◆ **DATA RECORDS**
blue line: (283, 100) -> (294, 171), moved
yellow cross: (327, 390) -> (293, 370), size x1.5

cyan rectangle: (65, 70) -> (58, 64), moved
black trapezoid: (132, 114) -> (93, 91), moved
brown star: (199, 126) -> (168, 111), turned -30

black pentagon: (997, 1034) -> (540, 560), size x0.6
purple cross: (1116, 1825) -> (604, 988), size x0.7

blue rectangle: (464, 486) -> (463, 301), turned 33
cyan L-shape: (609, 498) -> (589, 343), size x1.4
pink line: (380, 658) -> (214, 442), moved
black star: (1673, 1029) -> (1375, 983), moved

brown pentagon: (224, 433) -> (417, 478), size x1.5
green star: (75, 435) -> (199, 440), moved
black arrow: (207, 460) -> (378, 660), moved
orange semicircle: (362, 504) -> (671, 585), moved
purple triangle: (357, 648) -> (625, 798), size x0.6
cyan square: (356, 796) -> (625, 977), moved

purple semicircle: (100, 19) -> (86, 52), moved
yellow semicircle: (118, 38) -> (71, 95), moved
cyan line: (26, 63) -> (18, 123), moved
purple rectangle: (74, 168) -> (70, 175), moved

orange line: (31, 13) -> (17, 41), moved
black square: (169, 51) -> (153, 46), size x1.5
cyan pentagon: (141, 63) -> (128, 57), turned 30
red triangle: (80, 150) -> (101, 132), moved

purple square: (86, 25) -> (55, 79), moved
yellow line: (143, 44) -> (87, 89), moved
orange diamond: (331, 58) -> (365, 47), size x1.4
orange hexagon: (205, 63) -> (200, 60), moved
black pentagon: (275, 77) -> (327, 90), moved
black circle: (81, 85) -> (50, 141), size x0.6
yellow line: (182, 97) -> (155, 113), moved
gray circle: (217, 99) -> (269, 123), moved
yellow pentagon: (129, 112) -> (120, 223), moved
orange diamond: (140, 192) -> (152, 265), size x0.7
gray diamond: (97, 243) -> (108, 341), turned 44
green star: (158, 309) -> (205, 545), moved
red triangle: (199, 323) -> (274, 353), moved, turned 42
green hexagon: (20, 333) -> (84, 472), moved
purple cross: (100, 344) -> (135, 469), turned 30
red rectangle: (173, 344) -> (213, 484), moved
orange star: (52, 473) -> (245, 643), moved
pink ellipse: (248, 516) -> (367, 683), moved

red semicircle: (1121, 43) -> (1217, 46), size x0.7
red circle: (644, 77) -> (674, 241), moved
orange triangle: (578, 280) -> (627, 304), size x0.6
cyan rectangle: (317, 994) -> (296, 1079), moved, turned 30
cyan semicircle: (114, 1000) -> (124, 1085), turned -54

◆ **THE PROBLEM**
Using the data above, repeat exactly the lines that begin at the line with "orange hexagon: (205, 63) -> (200, 60), moved" and end at the line with "green star: (158, 309) -> (205, 545), moved", both ends included.

◆ **EXERCISE RESULT**
orange hexagon: (205, 63) -> (200, 60), moved
black pentagon: (275, 77) -> (327, 90), moved
black circle: (81, 85) -> (50, 141), size x0.6
yellow line: (182, 97) -> (155, 113), moved
gray circle: (217, 99) -> (269, 123), moved
yellow pentagon: (129, 112) -> (120, 223), moved
orange diamond: (140, 192) -> (152, 265), size x0.7
gray diamond: (97, 243) -> (108, 341), turned 44
green star: (158, 309) -> (205, 545), moved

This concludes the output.